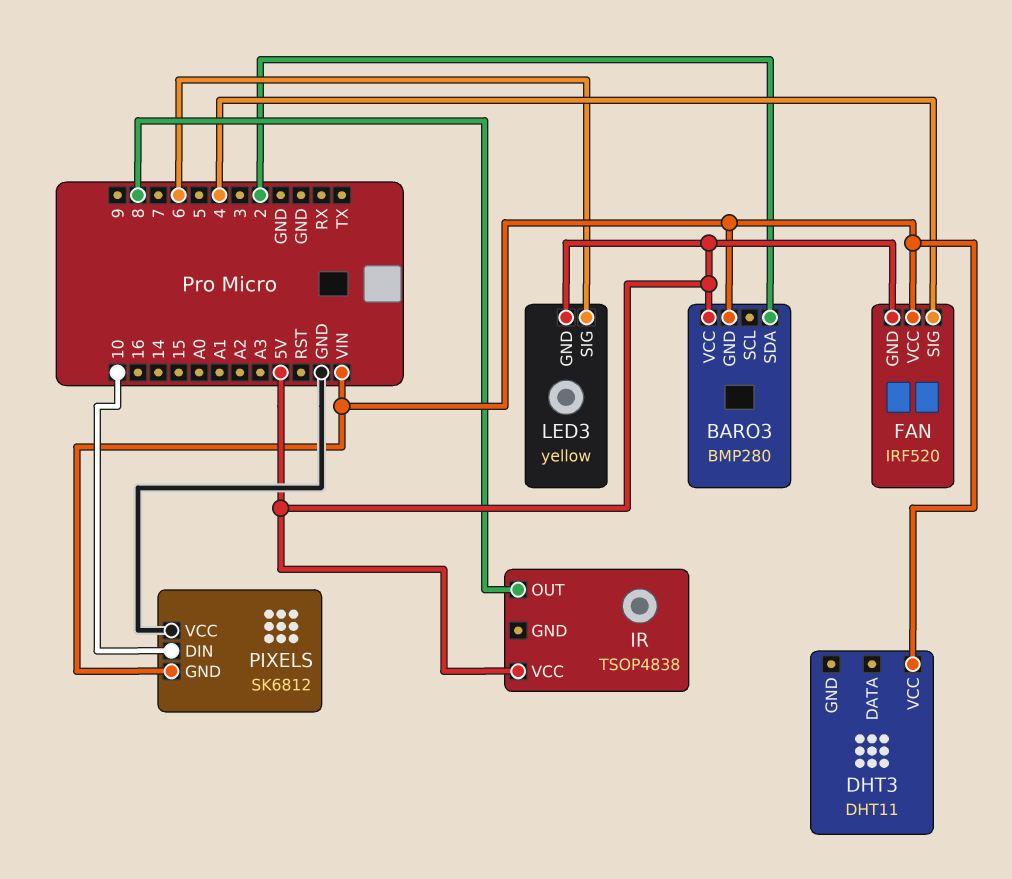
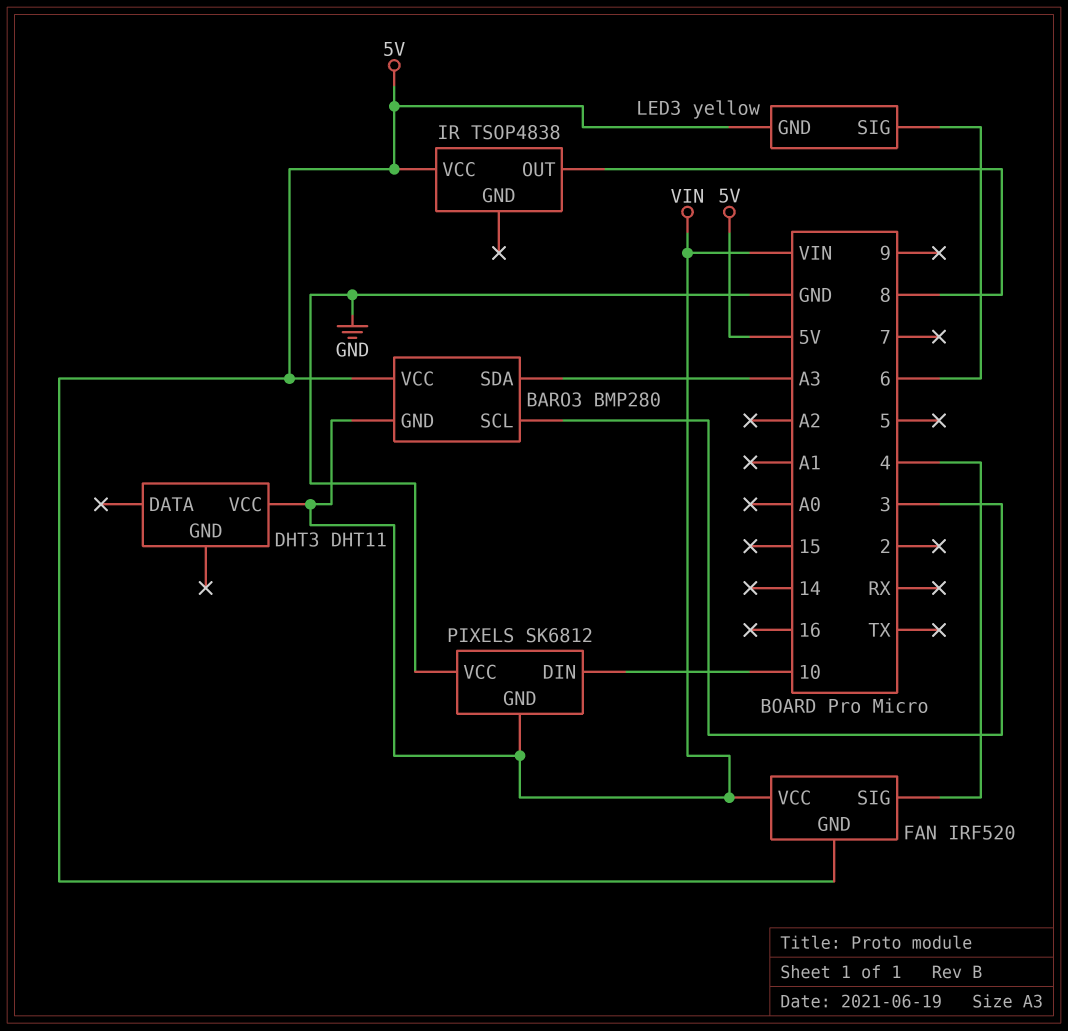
BARO3 pin SCL: none -> 3
BARO3 pin SDA: 2 -> A3

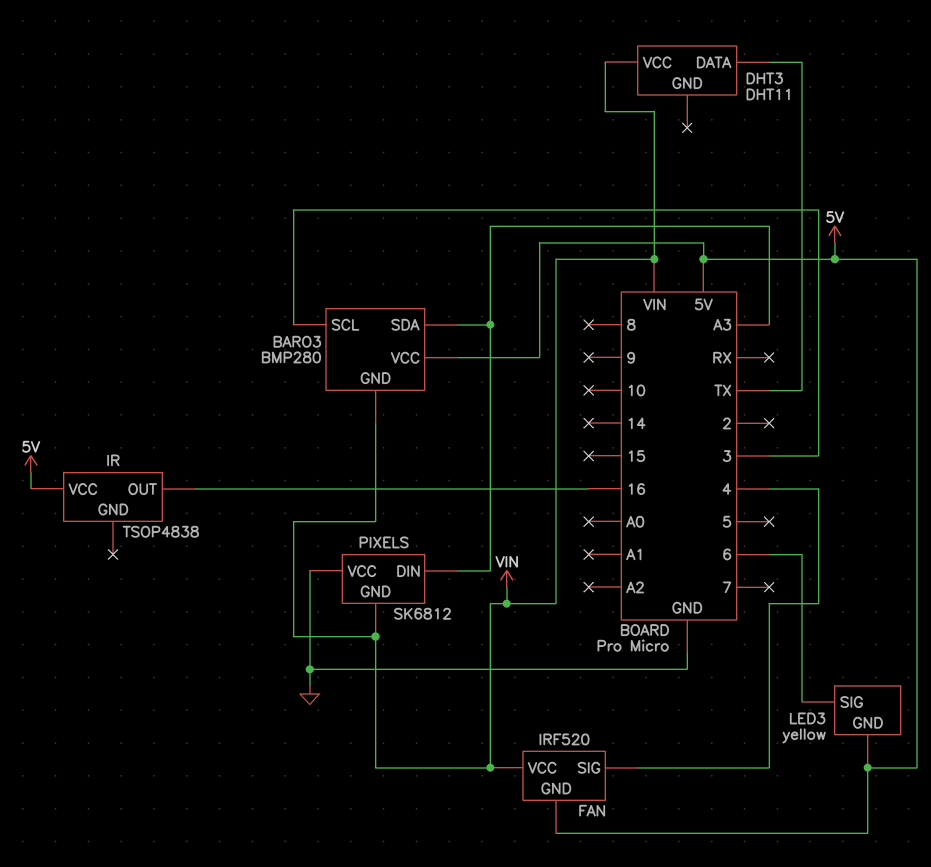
DHT3 pin DATA: none -> TX
IR pin OUT: 8 -> 16
PIXELS pin DIN: 10 -> A3

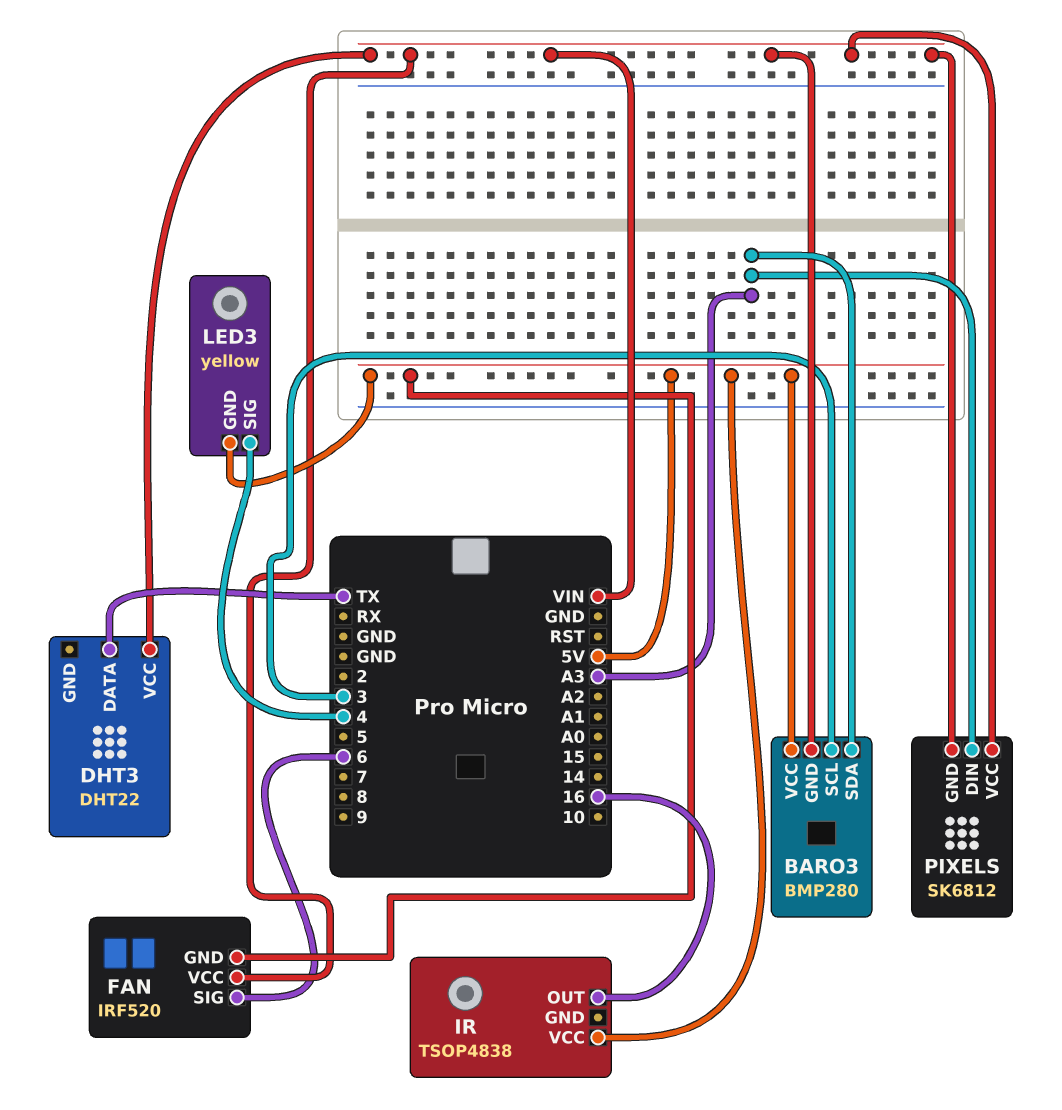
DHT3: DHT11 -> DHT22
FAN pin SIG: 4 -> 6
LED3 pin SIG: 6 -> 4
PIXELS pin VCC: GND -> VIN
========================================================================
Exercise requirements – Please repeat exactly the lines from the one containing "BARO3 pin SDA: 2 -> A3" through the last line of the records, both included, and leave out the pictures.

Response below –
BARO3 pin SDA: 2 -> A3

DHT3 pin DATA: none -> TX
IR pin OUT: 8 -> 16
PIXELS pin DIN: 10 -> A3

DHT3: DHT11 -> DHT22
FAN pin SIG: 4 -> 6
LED3 pin SIG: 6 -> 4
PIXELS pin VCC: GND -> VIN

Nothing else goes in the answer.